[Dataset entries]
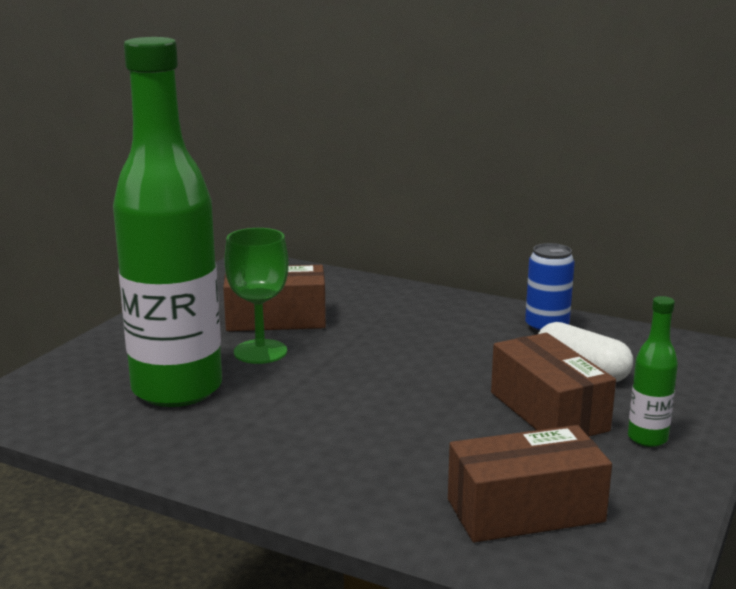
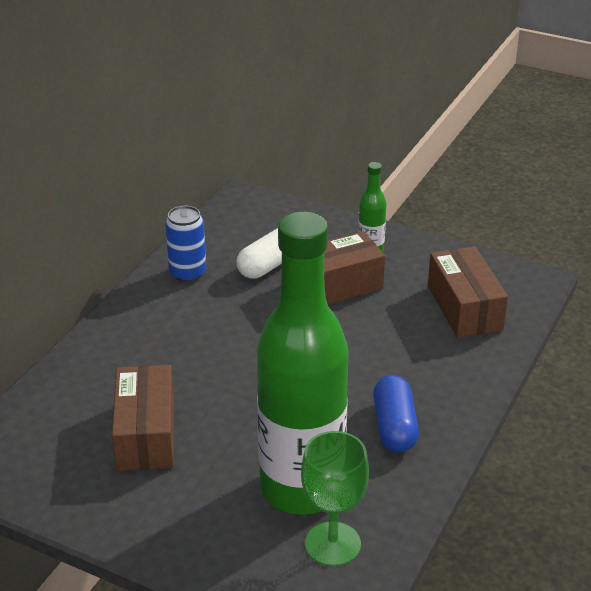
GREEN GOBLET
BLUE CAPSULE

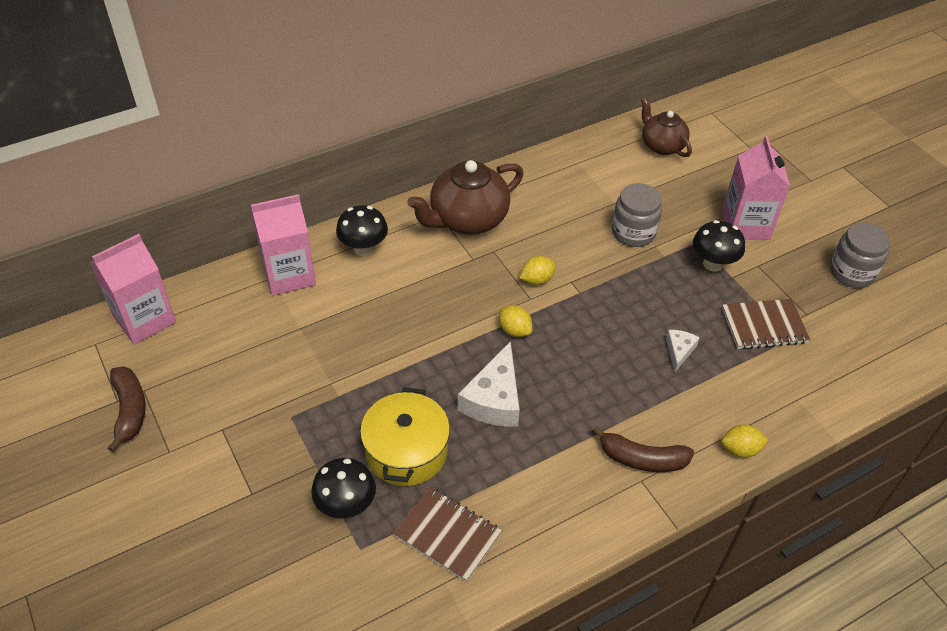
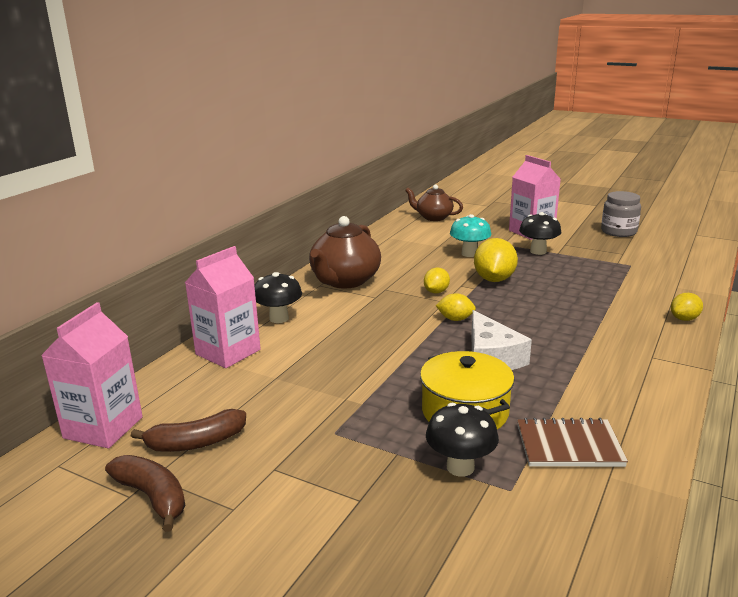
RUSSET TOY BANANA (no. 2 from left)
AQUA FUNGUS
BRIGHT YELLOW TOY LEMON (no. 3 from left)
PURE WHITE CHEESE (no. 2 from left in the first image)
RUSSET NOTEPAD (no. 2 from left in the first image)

--- Aim of the task ---
Take the lines from the one containing "PURE WHITE CHEESE" through the final line of the entries above, and set them down exactly, with nothing added.

--- Your response ---
PURE WHITE CHEESE (no. 2 from left in the first image)
RUSSET NOTEPAD (no. 2 from left in the first image)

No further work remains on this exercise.